## Task requirements
Please return every line of the records below that holds the word "image".

════

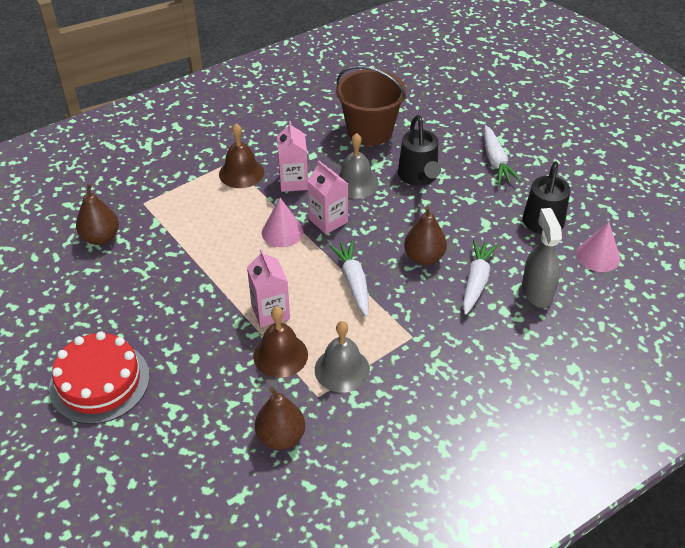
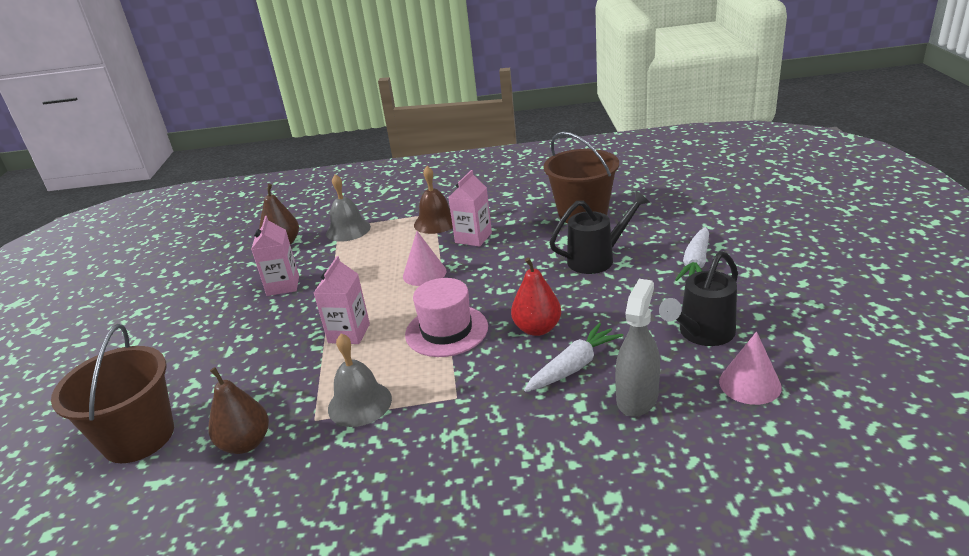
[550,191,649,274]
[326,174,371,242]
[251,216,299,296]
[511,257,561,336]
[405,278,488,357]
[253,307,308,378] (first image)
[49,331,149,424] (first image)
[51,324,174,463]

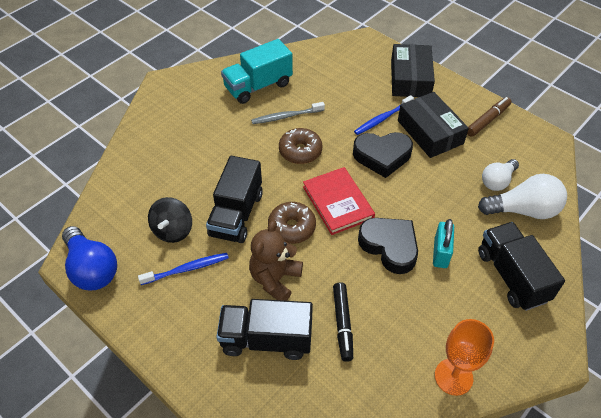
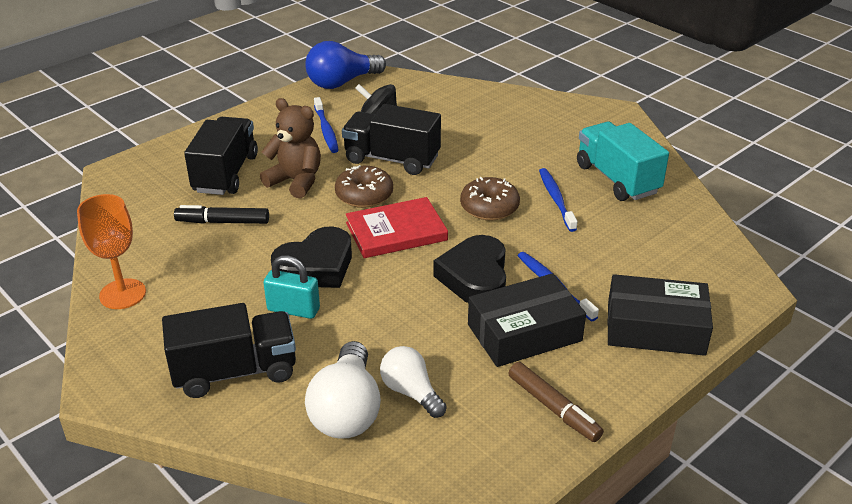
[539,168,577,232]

════

## Solution to this task
[253,307,308,378] (first image)
[49,331,149,424] (first image)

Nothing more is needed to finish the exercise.